Data extracted from a collection:

□ □ □ □ □

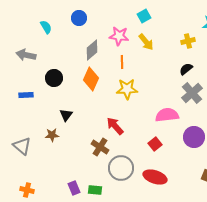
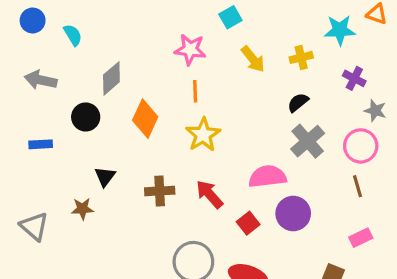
blue circle: (79, 18) -> (33, 20), moved
yellow arrow: (146, 42) -> (253, 59), moved
gray diamond: (92, 50) -> (111, 78), moved
yellow star: (127, 89) -> (203, 135), turned -30
red arrow: (115, 126) -> (210, 194), moved
purple circle: (194, 137) -> (293, 214), moved
brown cross: (100, 147) -> (160, 191), moved, turned -36

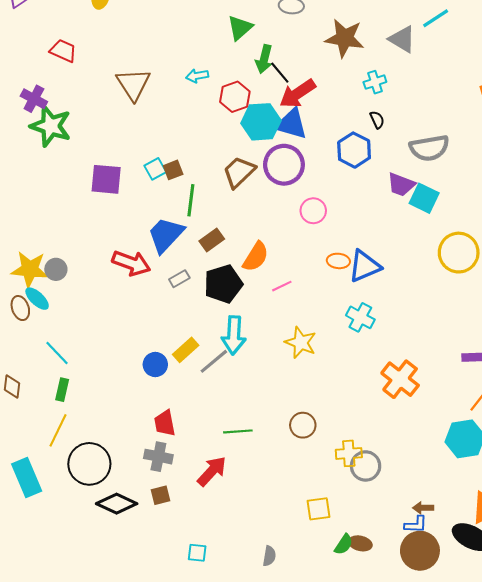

□ □ □ □ □

**TASK DESCRIPTION**. The result should be an exact repetition of all the records. Drop the pictures.

**EXERCISE SOLUTION**.
blue circle: (79, 18) -> (33, 20), moved
yellow arrow: (146, 42) -> (253, 59), moved
gray diamond: (92, 50) -> (111, 78), moved
yellow star: (127, 89) -> (203, 135), turned -30
red arrow: (115, 126) -> (210, 194), moved
purple circle: (194, 137) -> (293, 214), moved
brown cross: (100, 147) -> (160, 191), moved, turned -36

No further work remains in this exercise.